- [Problem details]
Gather every line in the data that contains the string "kern". Case counts, so only lines with that exact capitalization qualify.

- [Task material]
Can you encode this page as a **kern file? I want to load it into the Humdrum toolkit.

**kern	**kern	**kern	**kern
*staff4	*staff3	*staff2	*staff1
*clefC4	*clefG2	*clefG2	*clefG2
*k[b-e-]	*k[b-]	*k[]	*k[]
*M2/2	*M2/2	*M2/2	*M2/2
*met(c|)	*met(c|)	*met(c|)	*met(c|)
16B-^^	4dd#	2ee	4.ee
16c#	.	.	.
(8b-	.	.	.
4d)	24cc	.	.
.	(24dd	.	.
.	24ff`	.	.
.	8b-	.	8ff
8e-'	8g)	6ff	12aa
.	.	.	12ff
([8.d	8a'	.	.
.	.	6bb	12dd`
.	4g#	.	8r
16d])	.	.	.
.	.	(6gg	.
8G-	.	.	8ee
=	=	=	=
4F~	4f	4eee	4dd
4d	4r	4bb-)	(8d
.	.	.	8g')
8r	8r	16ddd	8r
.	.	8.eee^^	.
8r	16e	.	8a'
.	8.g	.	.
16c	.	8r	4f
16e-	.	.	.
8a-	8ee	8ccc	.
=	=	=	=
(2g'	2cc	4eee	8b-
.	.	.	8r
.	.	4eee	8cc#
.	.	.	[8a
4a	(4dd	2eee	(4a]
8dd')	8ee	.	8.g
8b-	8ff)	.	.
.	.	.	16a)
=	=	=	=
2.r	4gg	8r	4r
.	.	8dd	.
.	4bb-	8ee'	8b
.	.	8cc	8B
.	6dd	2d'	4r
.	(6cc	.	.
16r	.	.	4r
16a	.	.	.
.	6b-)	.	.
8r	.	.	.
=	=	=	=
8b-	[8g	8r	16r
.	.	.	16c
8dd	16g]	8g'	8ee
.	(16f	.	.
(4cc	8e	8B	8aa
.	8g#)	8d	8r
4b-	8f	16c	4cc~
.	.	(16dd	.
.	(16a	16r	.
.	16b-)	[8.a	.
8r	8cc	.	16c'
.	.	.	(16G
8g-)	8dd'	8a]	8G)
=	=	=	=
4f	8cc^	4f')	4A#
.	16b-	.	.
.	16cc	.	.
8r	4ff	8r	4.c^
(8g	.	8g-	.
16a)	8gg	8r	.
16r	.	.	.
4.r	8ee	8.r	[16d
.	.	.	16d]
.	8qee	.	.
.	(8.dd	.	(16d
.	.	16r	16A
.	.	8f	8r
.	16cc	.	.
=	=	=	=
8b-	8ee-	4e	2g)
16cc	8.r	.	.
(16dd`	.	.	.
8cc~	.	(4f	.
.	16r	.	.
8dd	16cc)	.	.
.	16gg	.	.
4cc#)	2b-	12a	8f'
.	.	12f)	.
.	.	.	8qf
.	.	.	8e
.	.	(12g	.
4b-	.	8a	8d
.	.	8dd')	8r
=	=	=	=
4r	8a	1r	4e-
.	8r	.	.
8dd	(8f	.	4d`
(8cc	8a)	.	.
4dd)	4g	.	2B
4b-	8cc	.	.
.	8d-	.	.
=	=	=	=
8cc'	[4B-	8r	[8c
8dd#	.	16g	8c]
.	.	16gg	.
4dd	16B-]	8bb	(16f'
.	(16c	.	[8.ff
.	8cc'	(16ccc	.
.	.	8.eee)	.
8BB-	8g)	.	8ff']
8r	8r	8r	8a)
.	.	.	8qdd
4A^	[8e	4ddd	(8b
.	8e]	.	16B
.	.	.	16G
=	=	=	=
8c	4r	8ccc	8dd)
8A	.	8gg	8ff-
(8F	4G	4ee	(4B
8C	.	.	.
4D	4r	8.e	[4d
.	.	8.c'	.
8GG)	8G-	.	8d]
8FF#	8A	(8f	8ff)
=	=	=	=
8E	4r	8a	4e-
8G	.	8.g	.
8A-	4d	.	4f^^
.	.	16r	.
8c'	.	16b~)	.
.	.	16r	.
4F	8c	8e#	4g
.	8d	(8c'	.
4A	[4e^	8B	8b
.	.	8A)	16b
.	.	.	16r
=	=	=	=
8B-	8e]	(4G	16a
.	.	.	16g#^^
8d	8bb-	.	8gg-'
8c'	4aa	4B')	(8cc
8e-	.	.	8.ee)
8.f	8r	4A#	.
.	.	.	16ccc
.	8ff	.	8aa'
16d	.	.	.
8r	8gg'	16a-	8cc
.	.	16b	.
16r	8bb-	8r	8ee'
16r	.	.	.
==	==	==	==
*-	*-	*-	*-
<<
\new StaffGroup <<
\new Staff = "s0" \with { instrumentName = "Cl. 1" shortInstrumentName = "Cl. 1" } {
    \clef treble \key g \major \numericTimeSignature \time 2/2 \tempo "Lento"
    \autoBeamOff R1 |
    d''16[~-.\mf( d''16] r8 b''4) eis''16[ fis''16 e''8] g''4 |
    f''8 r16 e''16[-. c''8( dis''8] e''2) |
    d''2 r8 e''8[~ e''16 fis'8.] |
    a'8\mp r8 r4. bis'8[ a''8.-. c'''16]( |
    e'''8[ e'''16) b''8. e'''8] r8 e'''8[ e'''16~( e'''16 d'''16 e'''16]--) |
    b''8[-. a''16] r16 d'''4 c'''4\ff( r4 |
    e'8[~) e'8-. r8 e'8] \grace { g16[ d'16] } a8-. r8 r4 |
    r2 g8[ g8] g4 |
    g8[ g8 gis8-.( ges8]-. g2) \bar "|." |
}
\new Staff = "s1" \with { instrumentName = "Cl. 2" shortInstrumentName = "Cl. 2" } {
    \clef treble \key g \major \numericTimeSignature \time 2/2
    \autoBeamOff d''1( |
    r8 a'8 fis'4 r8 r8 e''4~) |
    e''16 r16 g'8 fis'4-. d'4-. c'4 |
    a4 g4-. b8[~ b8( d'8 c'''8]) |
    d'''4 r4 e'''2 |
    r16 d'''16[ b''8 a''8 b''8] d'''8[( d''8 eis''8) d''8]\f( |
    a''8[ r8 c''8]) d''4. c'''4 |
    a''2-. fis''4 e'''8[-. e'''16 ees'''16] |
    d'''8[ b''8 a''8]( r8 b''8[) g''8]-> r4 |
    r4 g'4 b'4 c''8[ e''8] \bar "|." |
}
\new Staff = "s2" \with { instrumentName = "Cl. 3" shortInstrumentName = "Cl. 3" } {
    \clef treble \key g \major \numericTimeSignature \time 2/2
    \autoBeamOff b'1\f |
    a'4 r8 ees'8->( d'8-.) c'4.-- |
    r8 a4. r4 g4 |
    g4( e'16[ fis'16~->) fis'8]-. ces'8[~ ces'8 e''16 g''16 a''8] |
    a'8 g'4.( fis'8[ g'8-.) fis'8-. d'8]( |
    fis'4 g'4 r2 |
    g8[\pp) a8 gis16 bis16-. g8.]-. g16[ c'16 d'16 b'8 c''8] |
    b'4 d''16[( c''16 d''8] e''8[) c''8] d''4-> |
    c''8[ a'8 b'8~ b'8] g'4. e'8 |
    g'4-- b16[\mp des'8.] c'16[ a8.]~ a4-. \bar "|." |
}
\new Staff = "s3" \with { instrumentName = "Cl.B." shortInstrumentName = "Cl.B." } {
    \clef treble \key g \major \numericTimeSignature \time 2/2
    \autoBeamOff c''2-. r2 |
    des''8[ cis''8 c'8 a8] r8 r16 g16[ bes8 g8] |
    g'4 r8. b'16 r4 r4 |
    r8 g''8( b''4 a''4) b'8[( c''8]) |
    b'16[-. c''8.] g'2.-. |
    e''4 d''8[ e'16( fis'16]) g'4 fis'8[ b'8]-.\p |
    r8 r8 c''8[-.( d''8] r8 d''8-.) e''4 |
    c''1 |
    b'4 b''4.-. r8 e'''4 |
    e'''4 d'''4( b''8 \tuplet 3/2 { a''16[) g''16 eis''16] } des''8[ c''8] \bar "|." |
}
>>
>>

- [Reply to the exercise]
Can you encode this page as a **kern file? I want to load it into the Humdrum toolkit.
**kern	**kern	**kern	**kern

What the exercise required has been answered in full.